> [Data section]

================================

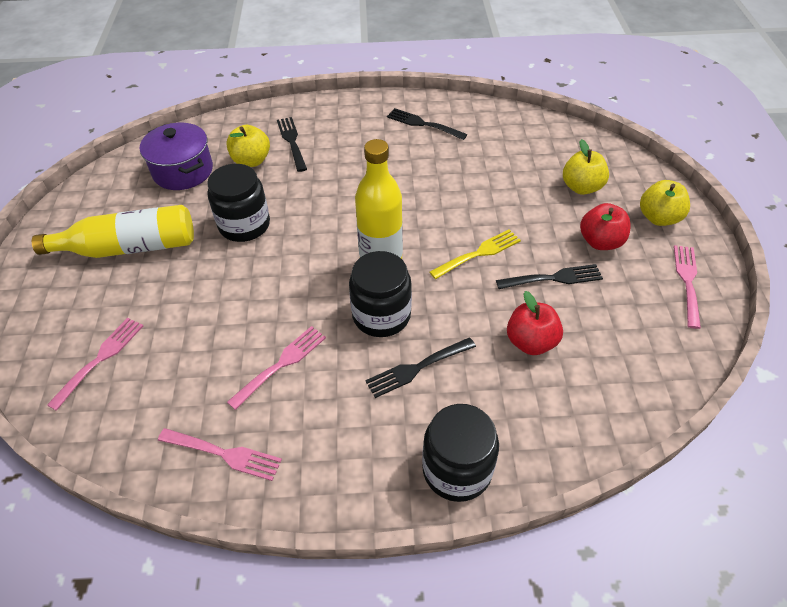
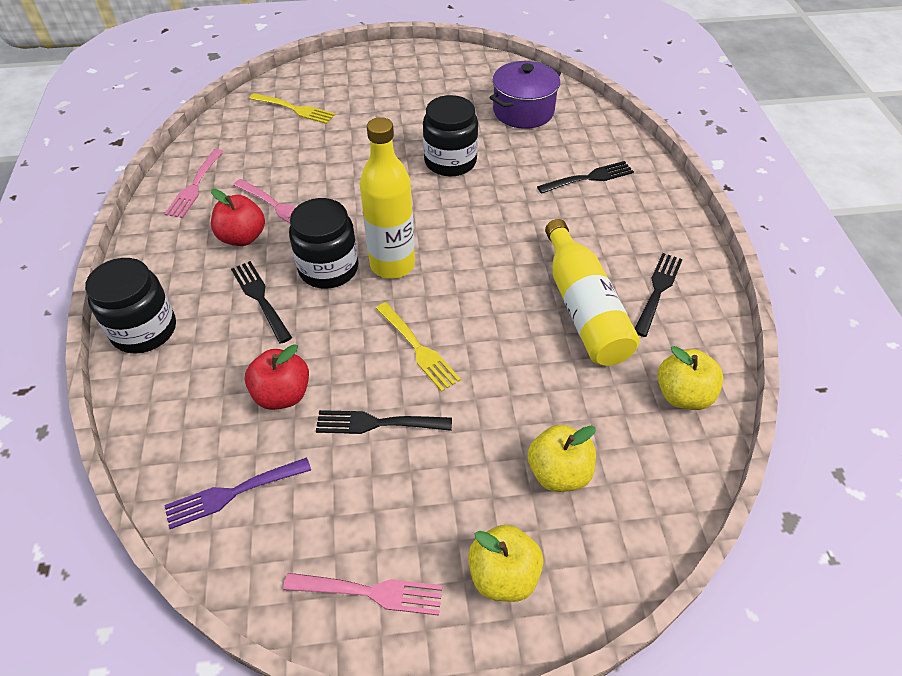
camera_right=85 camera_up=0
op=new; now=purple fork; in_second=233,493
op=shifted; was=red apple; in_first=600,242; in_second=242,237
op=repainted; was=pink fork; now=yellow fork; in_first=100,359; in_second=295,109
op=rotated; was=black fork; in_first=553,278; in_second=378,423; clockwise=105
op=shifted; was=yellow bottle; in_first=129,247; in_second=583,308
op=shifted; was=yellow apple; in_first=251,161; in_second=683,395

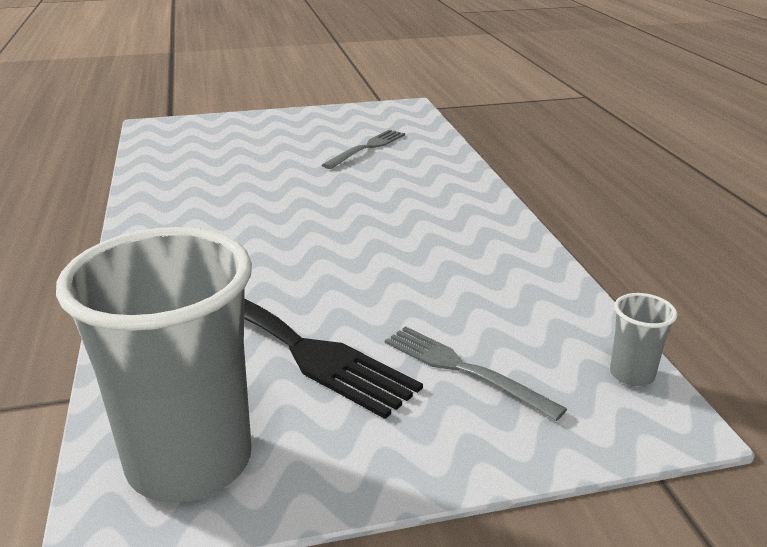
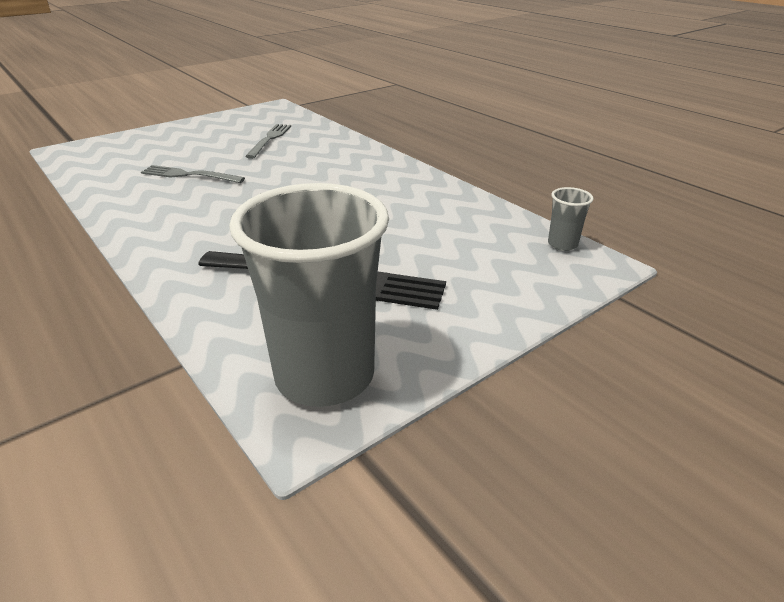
camera_right=-25 camera_up=5
op=shifted; was=grey fork; in_first=464,369; in_second=189,175

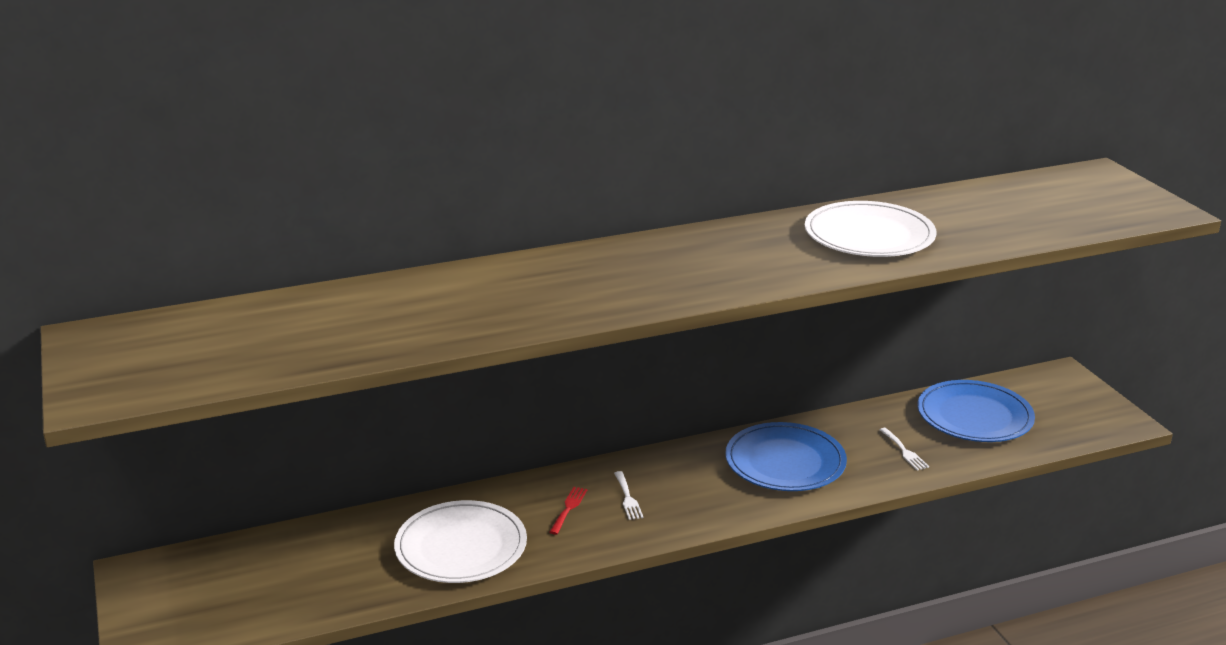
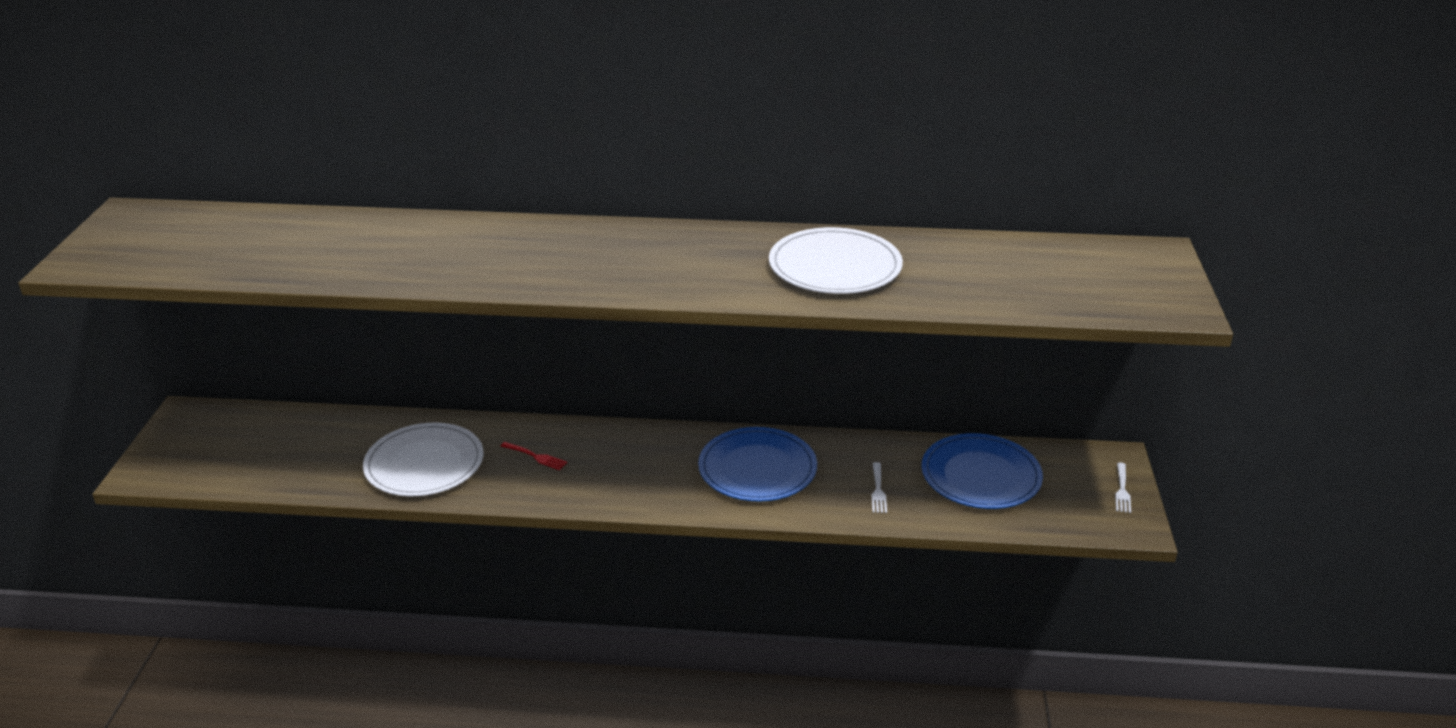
camera_right=25 camera_up=5
op=rotated; was=red fork; in_first=568,508; in_second=536,456; clockwise=75
op=shifted; was=white fork; in_first=628,498; in_second=1122,490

================================

> [Task to complete] Type the entries above out again exactly, with no pictures.

> [Exercise output]
camera_right=85 camera_up=0
op=new; now=purple fork; in_second=233,493
op=shifted; was=red apple; in_first=600,242; in_second=242,237
op=repainted; was=pink fork; now=yellow fork; in_first=100,359; in_second=295,109
op=rotated; was=black fork; in_first=553,278; in_second=378,423; clockwise=105
op=shifted; was=yellow bottle; in_first=129,247; in_second=583,308
op=shifted; was=yellow apple; in_first=251,161; in_second=683,395

camera_right=-25 camera_up=5
op=shifted; was=grey fork; in_first=464,369; in_second=189,175

camera_right=25 camera_up=5
op=rotated; was=red fork; in_first=568,508; in_second=536,456; clockwise=75
op=shifted; was=white fork; in_first=628,498; in_second=1122,490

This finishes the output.